▶ [PROBLEM DESCRIPTION]: Lines in the listing below that include the word "calculator" need to be copied.

▶ [DATA TO EXAMINE]:
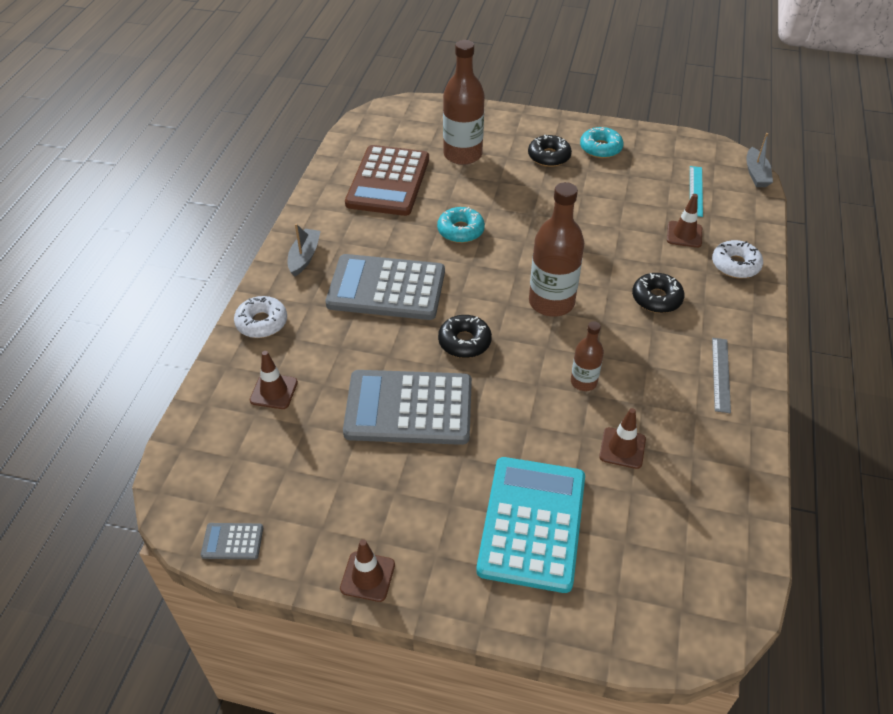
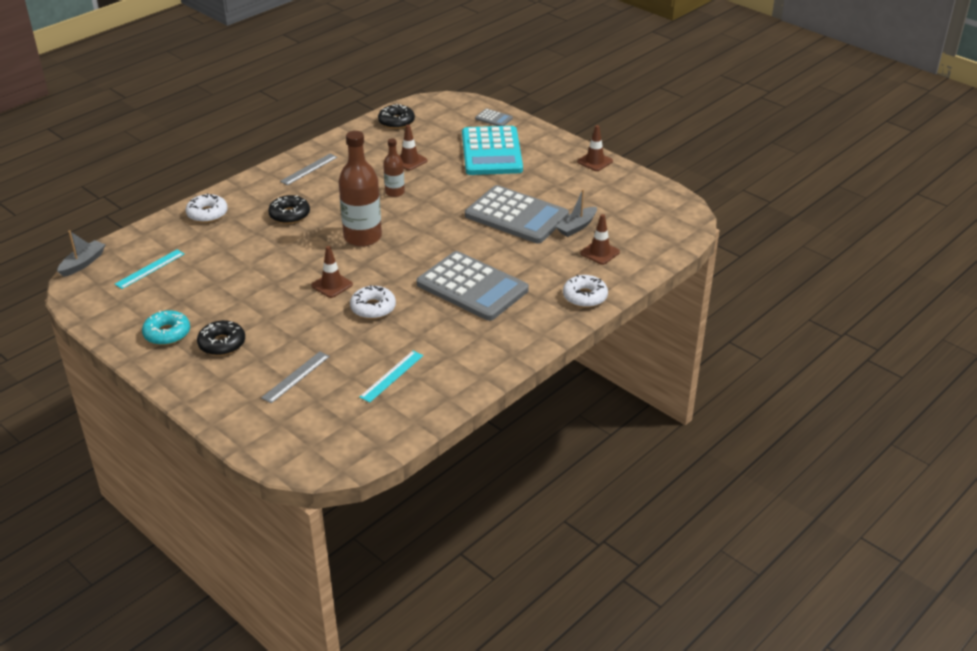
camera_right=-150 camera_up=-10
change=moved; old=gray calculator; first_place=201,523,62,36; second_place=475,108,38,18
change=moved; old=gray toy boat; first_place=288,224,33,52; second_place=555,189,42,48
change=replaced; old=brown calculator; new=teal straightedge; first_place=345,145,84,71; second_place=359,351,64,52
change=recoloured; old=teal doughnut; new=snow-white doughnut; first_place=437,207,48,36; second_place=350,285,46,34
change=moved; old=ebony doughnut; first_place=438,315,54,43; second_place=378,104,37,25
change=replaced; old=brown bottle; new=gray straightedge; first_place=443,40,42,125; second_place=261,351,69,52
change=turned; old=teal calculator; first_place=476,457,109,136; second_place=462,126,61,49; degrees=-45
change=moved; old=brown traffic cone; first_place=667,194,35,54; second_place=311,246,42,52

▶ [RESULT BELOW]:
change=moved; old=gray calculator; first_place=201,523,62,36; second_place=475,108,38,18
change=replaced; old=brown calculator; new=teal straightedge; first_place=345,145,84,71; second_place=359,351,64,52
change=turned; old=teal calculator; first_place=476,457,109,136; second_place=462,126,61,49; degrees=-45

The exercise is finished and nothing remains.